What lines below contain the word "purple"? Please pull each one out.
*** Block opens ***
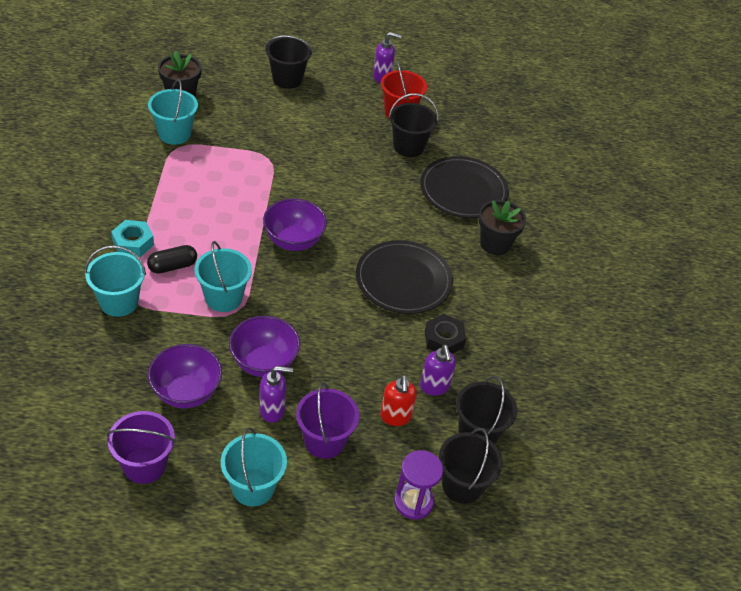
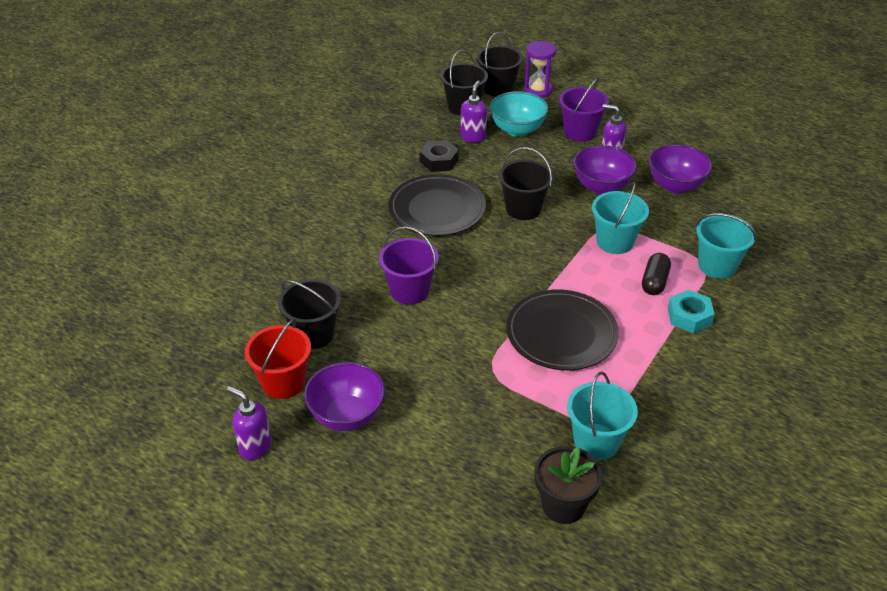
camera: 145 degrees left, 5 degrees down
(144, 465) = (721, 155): purple bucket -> purple bucket (409, 291)
(172, 266) = (654, 282): black capsule -> black capsule turned 75 degrees counterclockwise
(253, 487) = (645, 124): turquoise bucket -> none
(287, 79) = (392, 487): black bucket -> black bucket (523, 209)
(293, 241) = (519, 271): purple bowl -> purple bowl (347, 416)
(395, 417) = (517, 130): red soap dispenser -> turquoise bowl
(463, 191) = (302, 267): black plate -> black plate (561, 333)
(495, 244) = (322, 212): black flower pot -> none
*** Block closes ***
• **Reply to the task**:
(144, 465) = (721, 155): purple bucket -> purple bucket (409, 291)
(293, 241) = (519, 271): purple bowl -> purple bowl (347, 416)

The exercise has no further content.